#### TASK TO COMPLETE:
Your answer must be a single number: how many lines in the records include the word "plus".

[Itemized modification records]
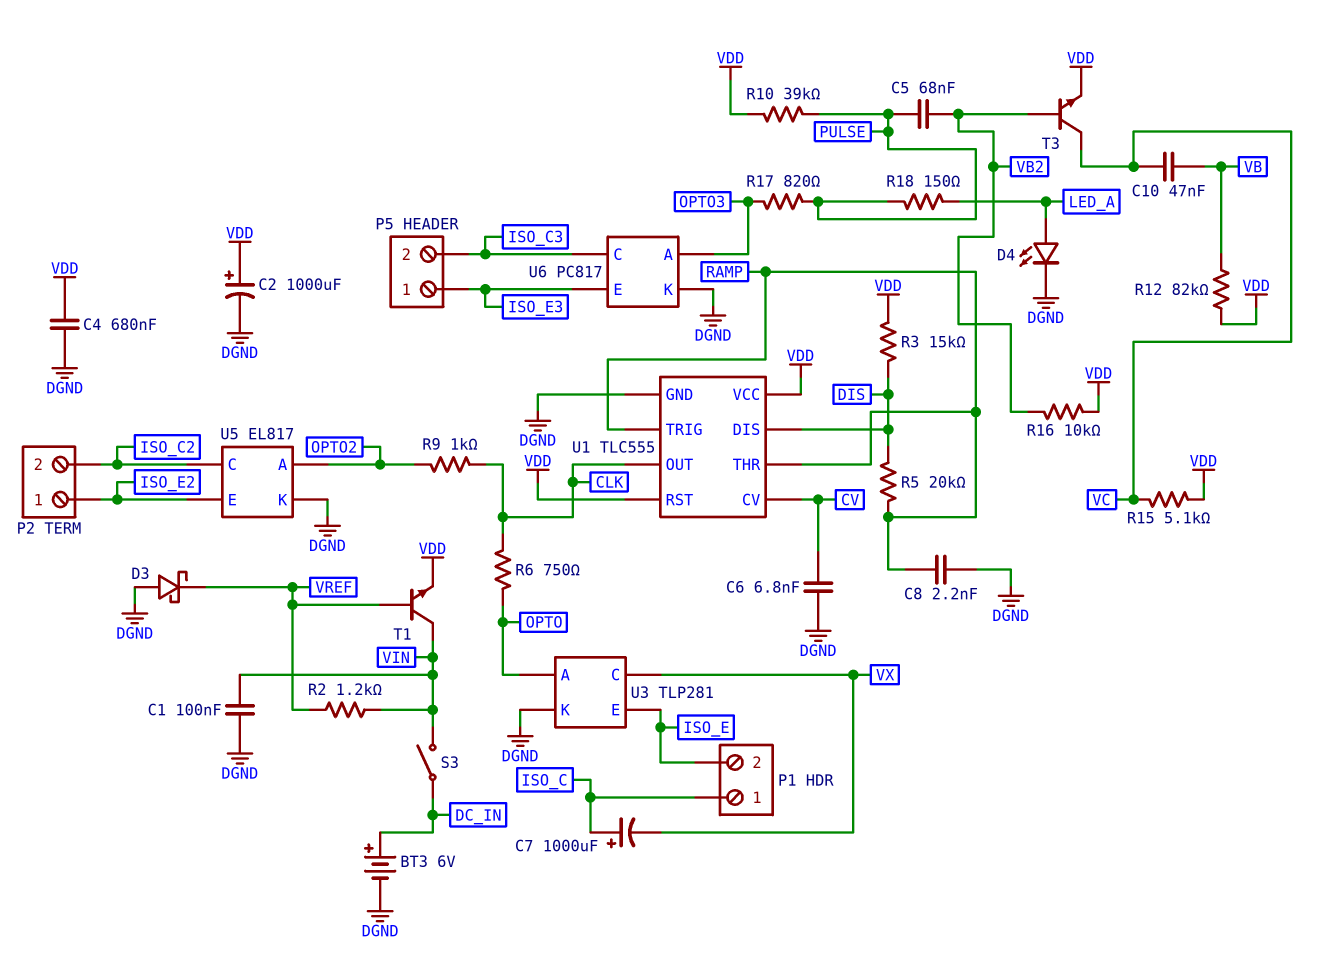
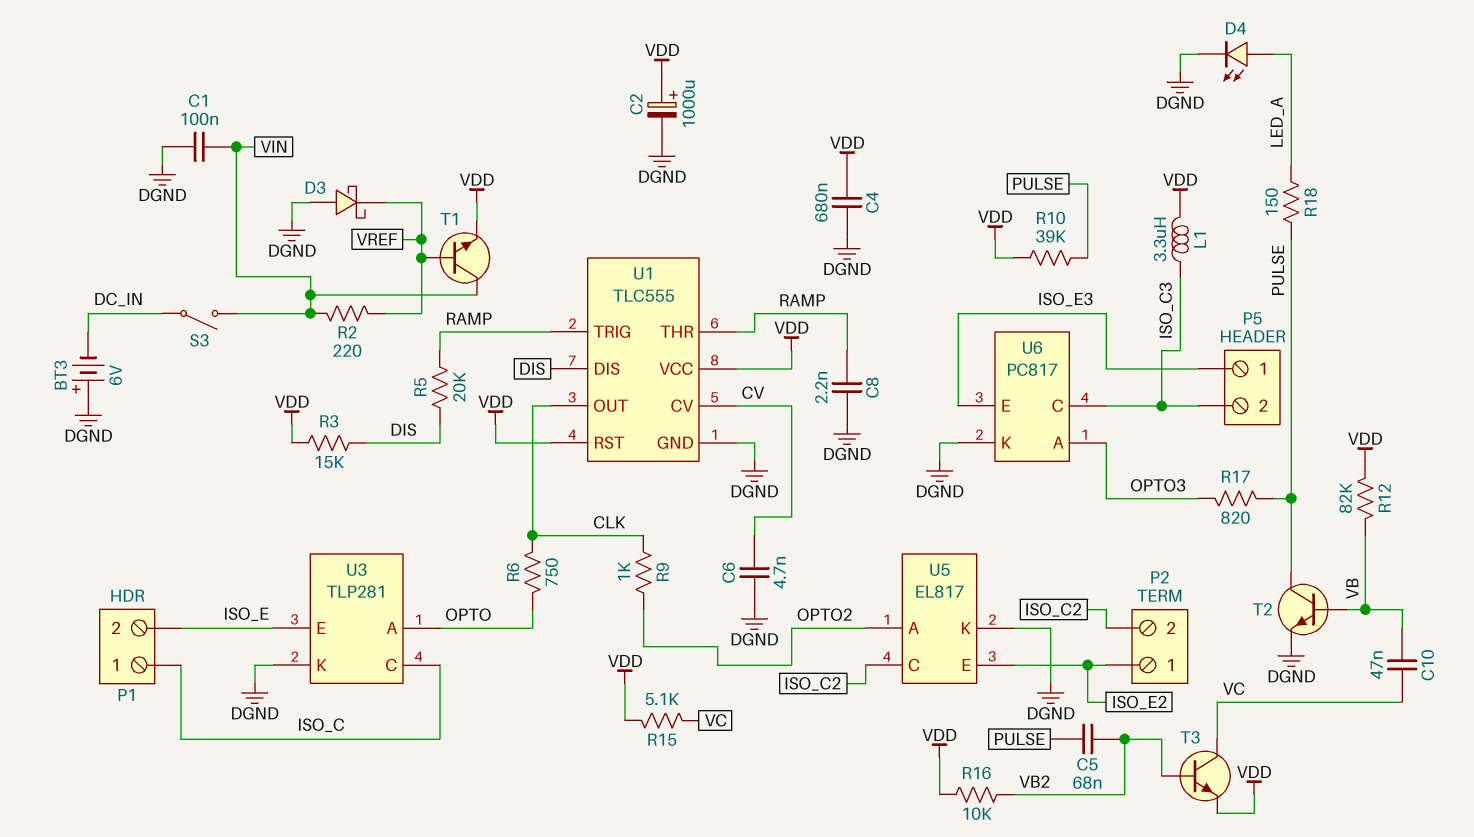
BT3: 6V (plus DC_IN, minus DGND) -> 6V (plus DGND, minus DC_IN)
C6: 6.8nF (CV, DGND) -> 4.7nF (CV, DGND)
C7: 1000uF (plus ISO_C, minus VX) -> none
L1: none -> 3.3uH (ISO_C3, VDD)
R2: 1.2k (VIN, VREF) -> 220 (VIN, VREF)
T2: none -> NPN (B VB, C PULSE, E DGND)
U3 pin C: VX -> ISO_C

#### RESPONSE BOX:
2